Task » What is needed is an exact transcription of every record, minus the pictures.

[Pixel coordinate object listings]
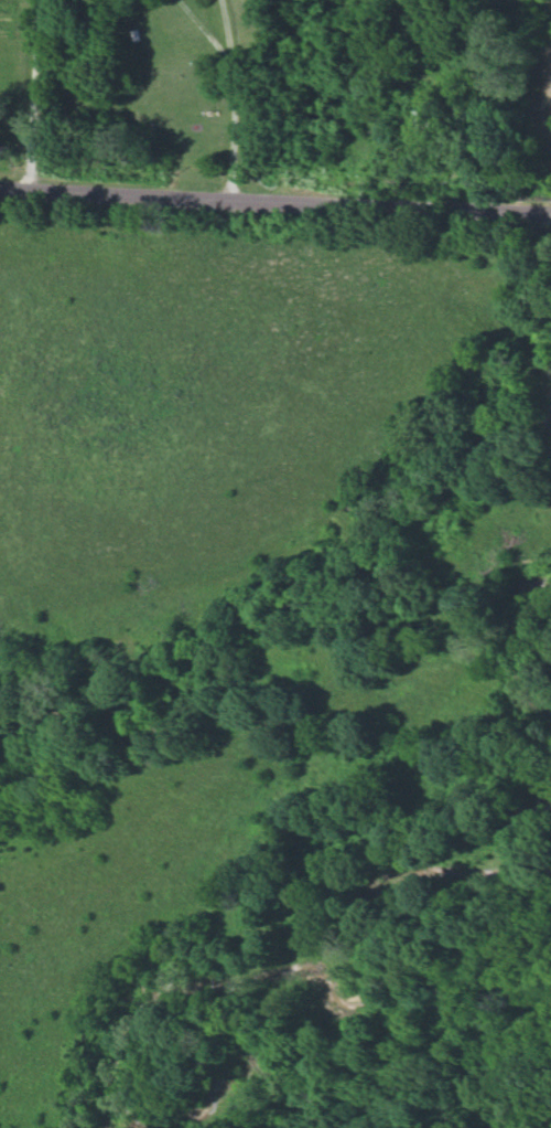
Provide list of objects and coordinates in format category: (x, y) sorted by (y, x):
crop: (158, 92)
road: (32, 94)
road: (231, 98)
road: (275, 199)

Reply »
Provide list of objects and coordinates in format category: (x, y) sorted by (y, x):
crop: (158, 92)
road: (32, 94)
road: (231, 98)
road: (275, 199)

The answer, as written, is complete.